### PROBLEM TO SOLVE
Each line from the top of the listing down to and including the line with "brown tenpin <715,184>" must be duplicated exactly; pictures are to be skipped.

GIVEN DATA section start

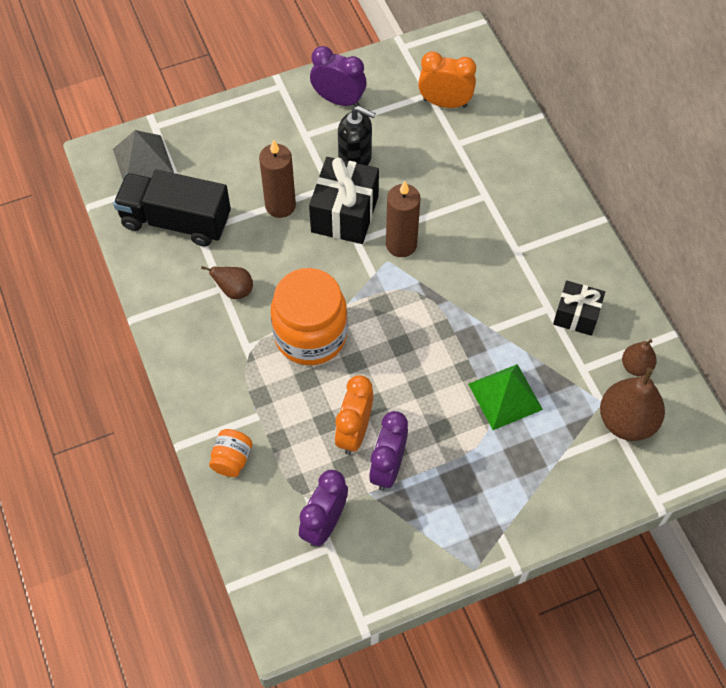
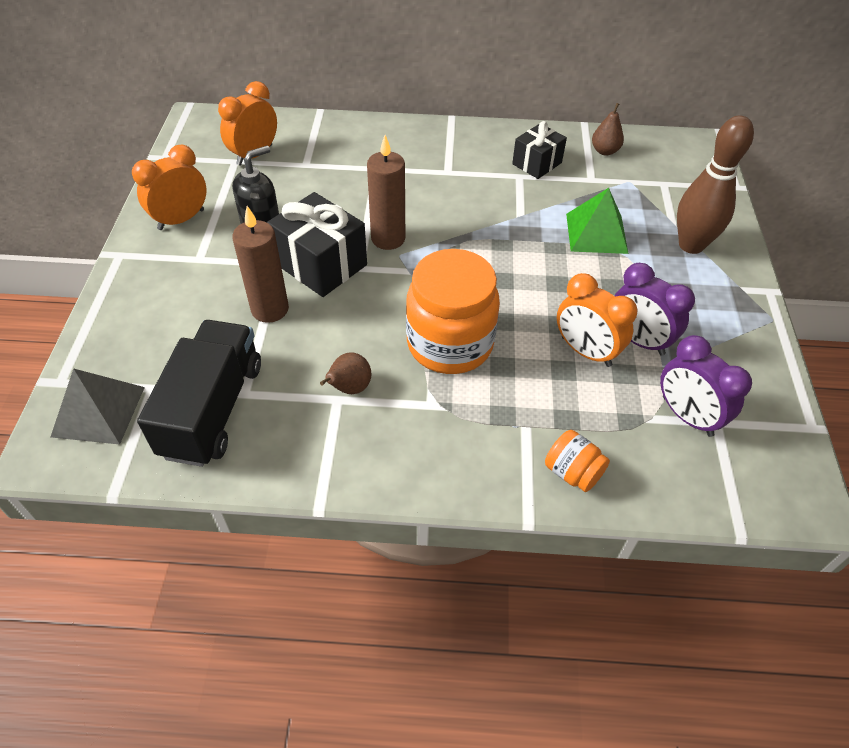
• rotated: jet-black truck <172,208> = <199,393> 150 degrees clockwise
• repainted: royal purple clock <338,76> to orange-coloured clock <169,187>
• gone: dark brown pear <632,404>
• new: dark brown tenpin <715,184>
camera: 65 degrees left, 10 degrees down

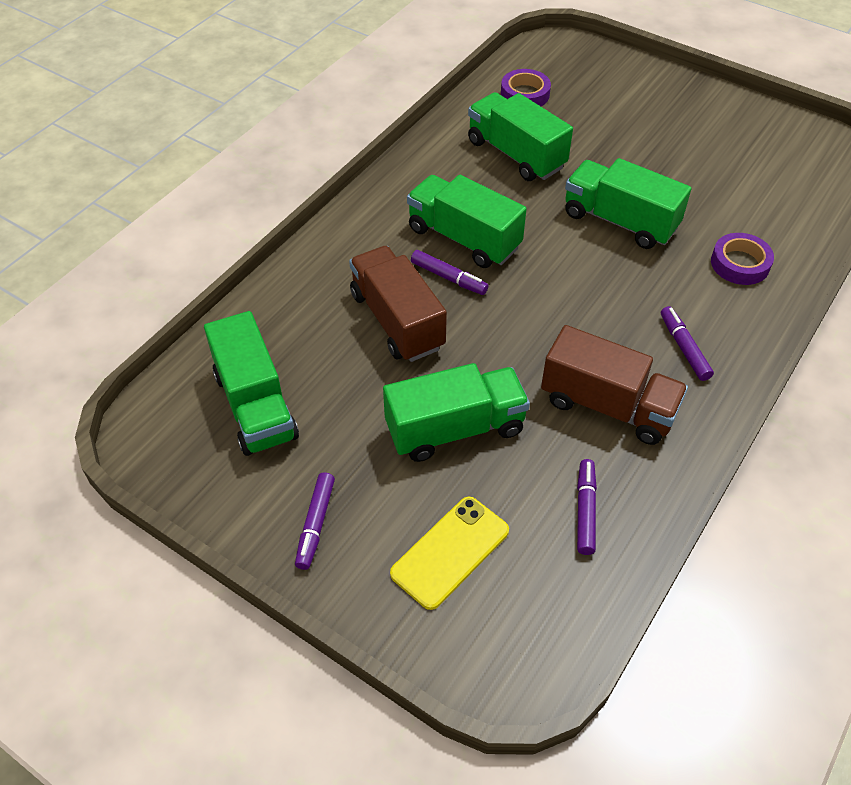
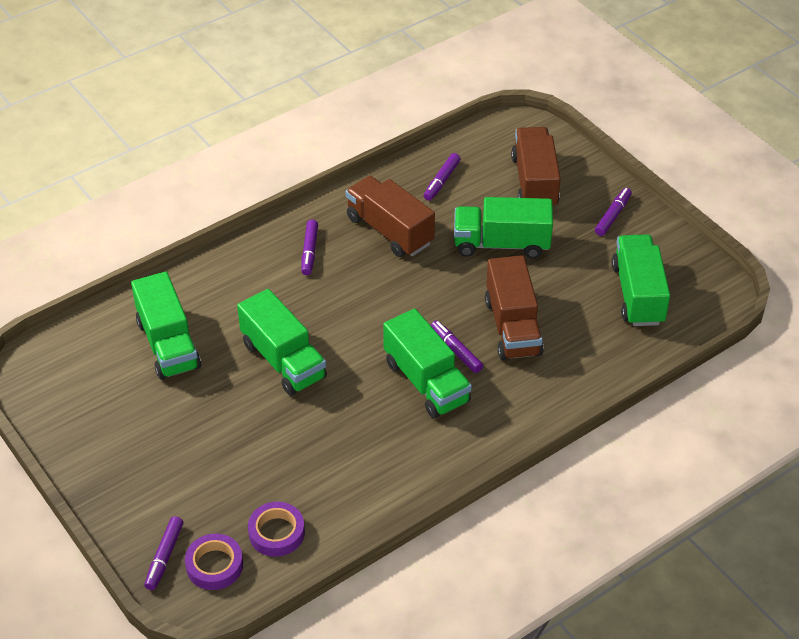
• swapped: bright yellow phone <449,553> to dark brown truck <536,166>
• shifted: green truck <520,136> to <166,326>
• shifted: royal purple roll of tape <742,259> to <214,562>
• new: royal purple marker pen <163,553>
camera: 160 degrees left, 5 degrees down

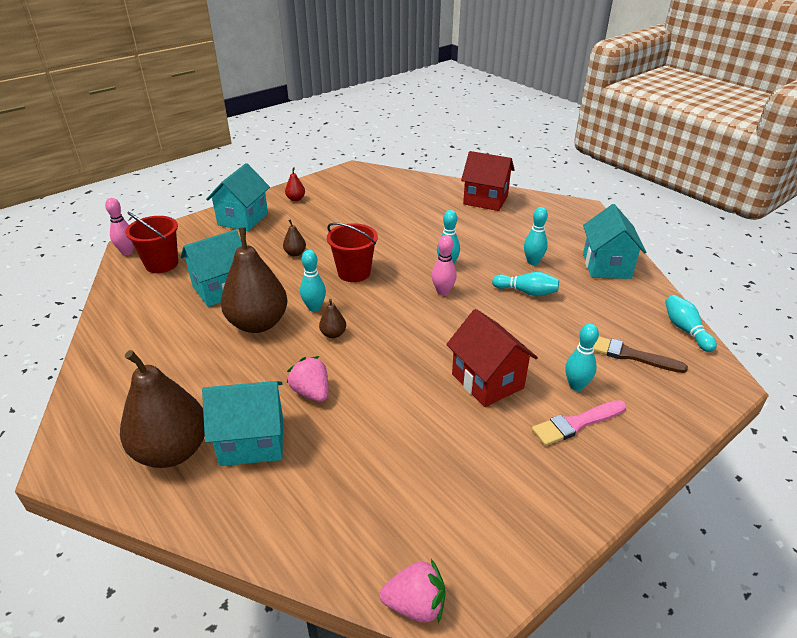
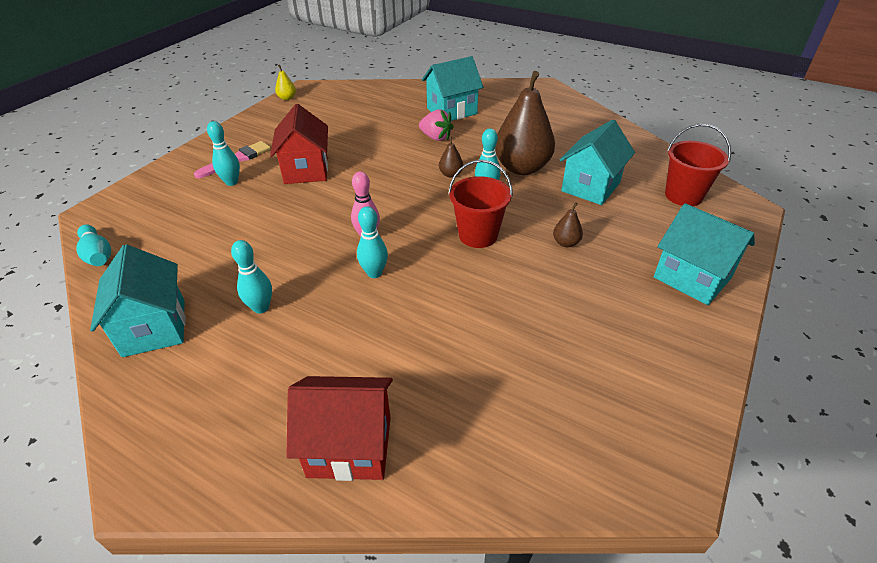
• gone: pink tenpin <119,226>
• gone: dark brown pear <162,409>
• rotated: turquoise house <238,197> = <704,254> 45 degrees counterclockwise
• gone: scarlet pear <295,184>
• gone: pink berry <413,591>
• rotated: scarlet house <492,358> = <299,144> 45 degrees clockwise
• gone: turquoise tenpin <525,284>
• gone: dark brown brush <641,355>
• new: bright yellow pear <285,82>
camera: 160 degrees right, 5 degrees up

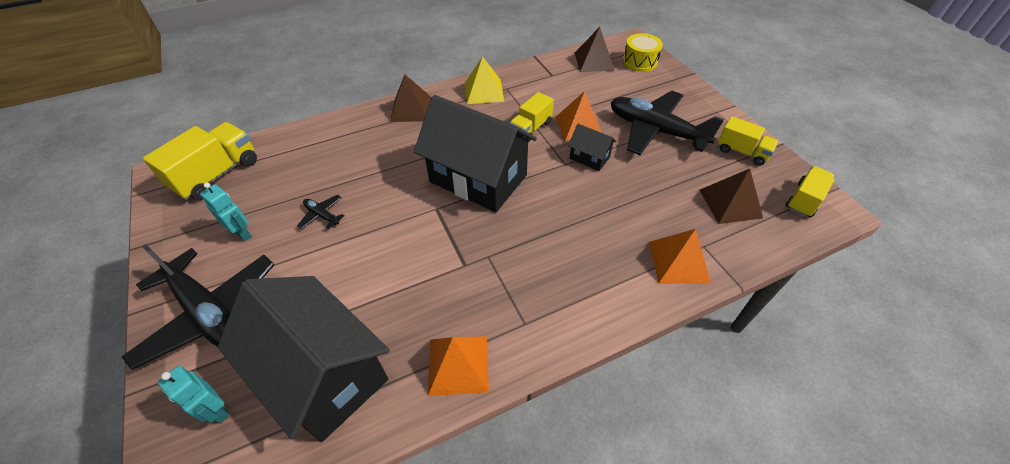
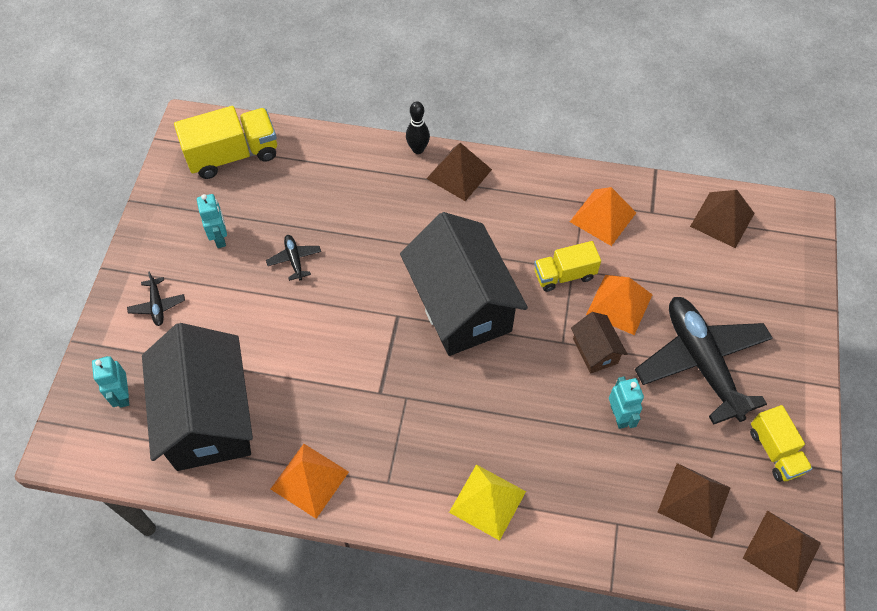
• scaled: jet-black plane <198,307> = <156,299> x0.41
• shifted: bright yellow pyramid shape <484,80> to <487,502>
• repainted: jet-black house <592,147> to dark brown house <599,342>
• gone: bright yellow snare drum <643,52>
• shifted: orange-coloured pyramid shape <680,256> to <603,216>
• swapped: bright yellow truck <810,192> to dark brown pyramid shape <782,551>
• new: jet-black tenpin <418,127>
• new: turquoise robot figure <626,402>
camera: 35 degrees right, 10 degrees up

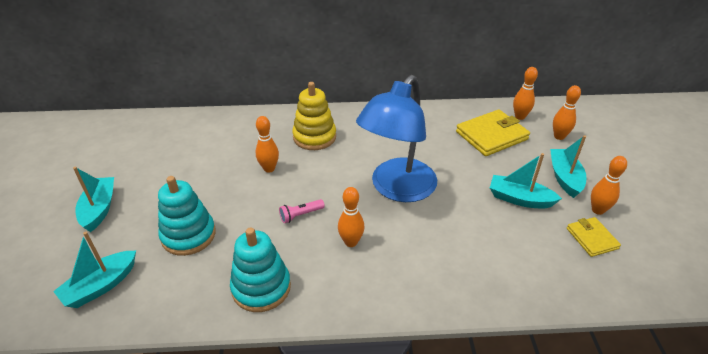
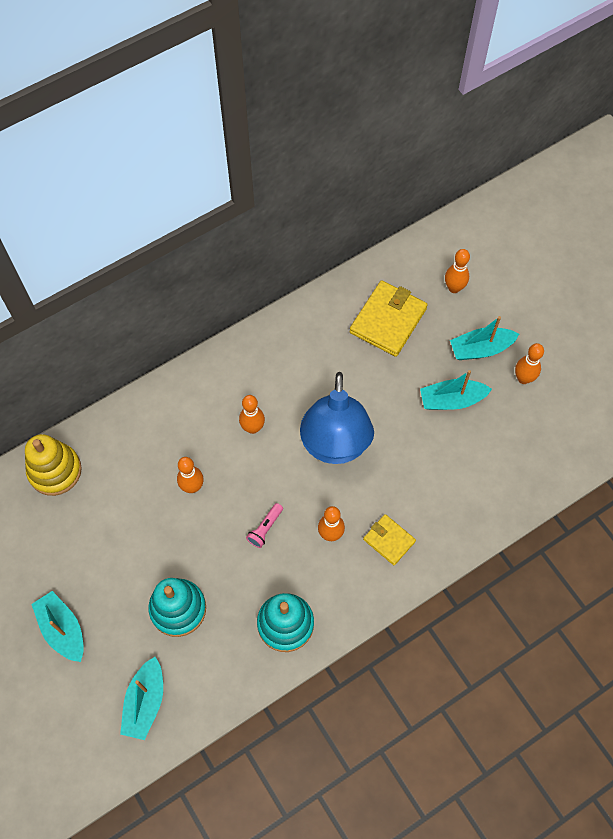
• shifted: bright yellow stacking rings <314,116> to <53,465>
• shifted: orange-coloured tenpin <525,93> to <252,414>
• rotated: turquoise sailboat <568,166> = <484,338> 75 degrees counterclockwise
• shifted: bright yellow card wallet <594,237> to <389,539>
camera: 30 degrees left, 25 degrees up

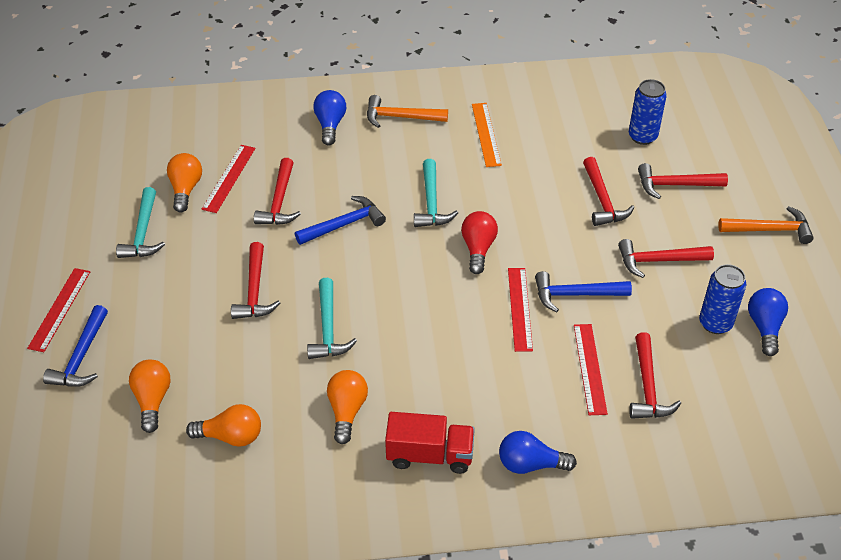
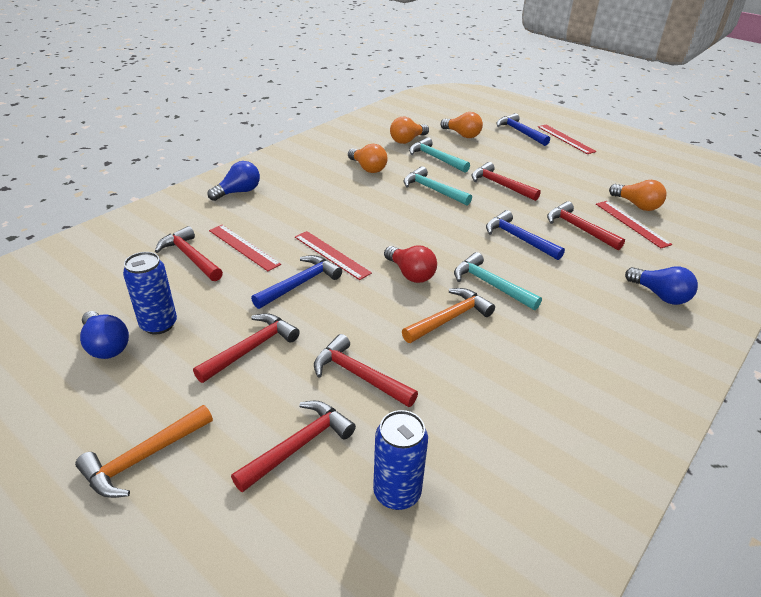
• shifted: turquoise claw hammer <140,222> to <439,154>
• rotated: cobalt claw hammer <340,220> = <525,235> 120 degrees clockwise
• shifted: orange-coloured claw hammer <407,111> to <448,315>
• gone: scarlet truck <430,443>
• gone: orange-coloured measuring stick <487,135>
camera: 135 degrees right, 10 degrees down

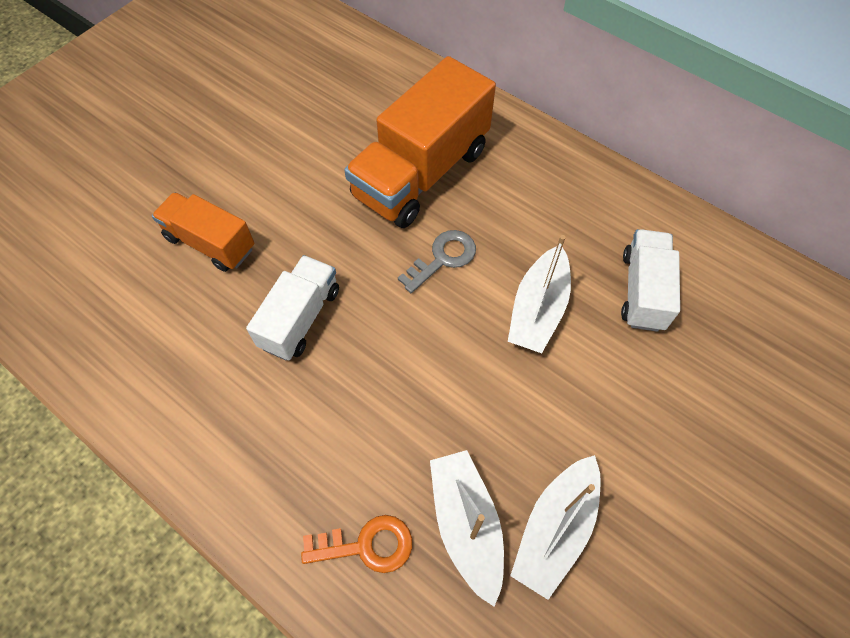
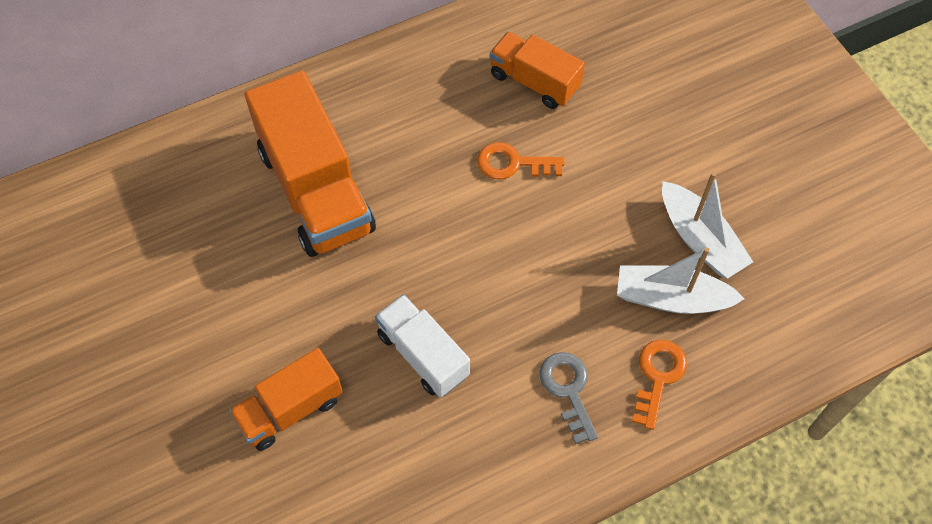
• shifted: gray latchkey <437,261> to <568,398>
• swapped: pure white sailboat <539,294> to orange-coloured latchkey <520,160>
• repainted: pure white truck <650,280> to orange-coloured truck <537,70>
camera: 65 degrees left, 0 degrees up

GIVEN DATA section end

### ANSWER BOX
• rotated: jet-black truck <172,208> = <199,393> 150 degrees clockwise
• repainted: royal purple clock <338,76> to orange-coloured clock <169,187>
• gone: dark brown pear <632,404>
• new: dark brown tenpin <715,184>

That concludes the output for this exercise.